(DATA Opens)

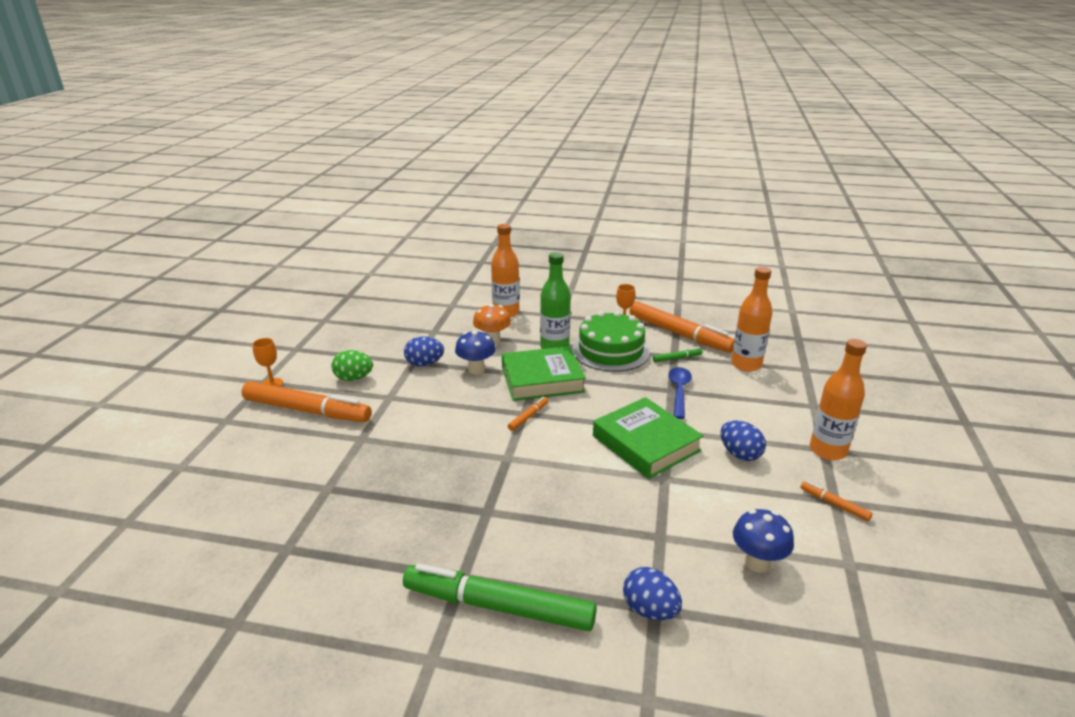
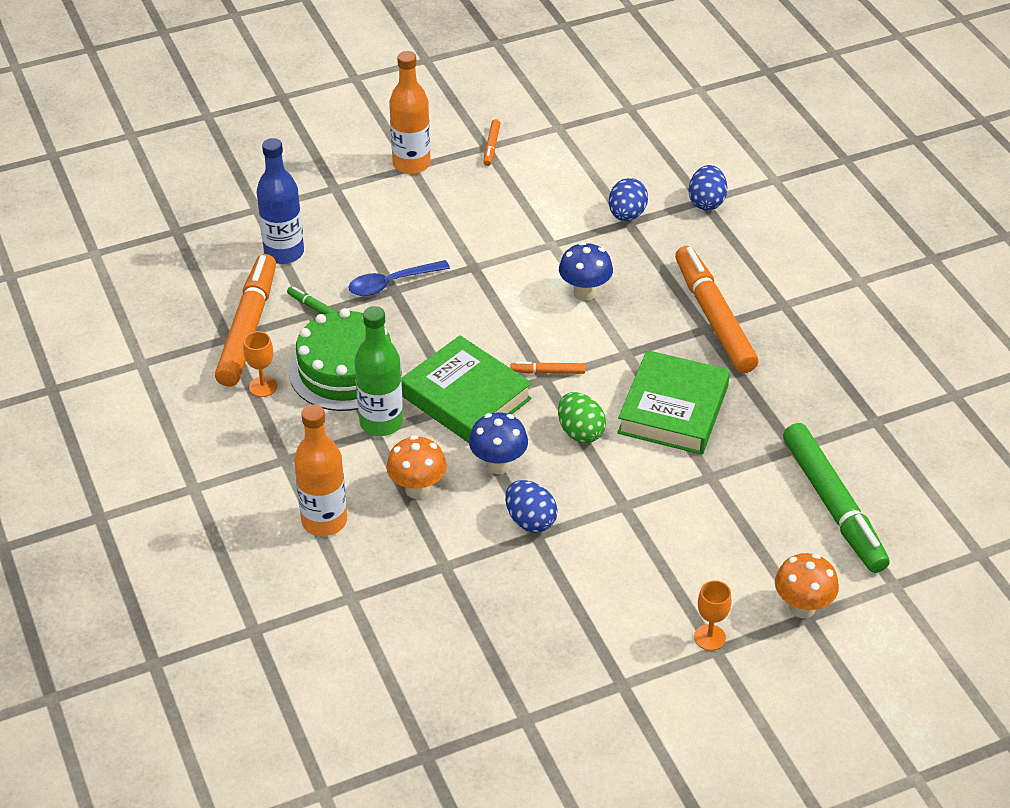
camera: 125 degrees left, 15 degrees up
(232, 422) = (802, 607): none -> orange mushroom
(307, 410) = (718, 558): orange marker -> orange marker (714, 317)
(354, 378) = (623, 566): green egg -> green egg (580, 432)
(498, 606) = (786, 272): green marker -> green marker (833, 505)
(645, 443) = (511, 273): green book -> green book (673, 409)
(739, 454) = (469, 212): blue egg -> blue egg (626, 215)
(746, 365) = (284, 253): orange bottle -> blue bottle
(757, 563) = (604, 168): blue mushroom -> blue mushroom (584, 293)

(DATA Closes)

• PROBLEM TO WORK ON
Print the lines of the entries, exactly, from the one containing "(307, 410) = (718, 558): orange" down to the final line, and leave out all the others.

• PROBLEM SOLUTION
(307, 410) = (718, 558): orange marker -> orange marker (714, 317)
(354, 378) = (623, 566): green egg -> green egg (580, 432)
(498, 606) = (786, 272): green marker -> green marker (833, 505)
(645, 443) = (511, 273): green book -> green book (673, 409)
(739, 454) = (469, 212): blue egg -> blue egg (626, 215)
(746, 365) = (284, 253): orange bottle -> blue bottle
(757, 563) = (604, 168): blue mushroom -> blue mushroom (584, 293)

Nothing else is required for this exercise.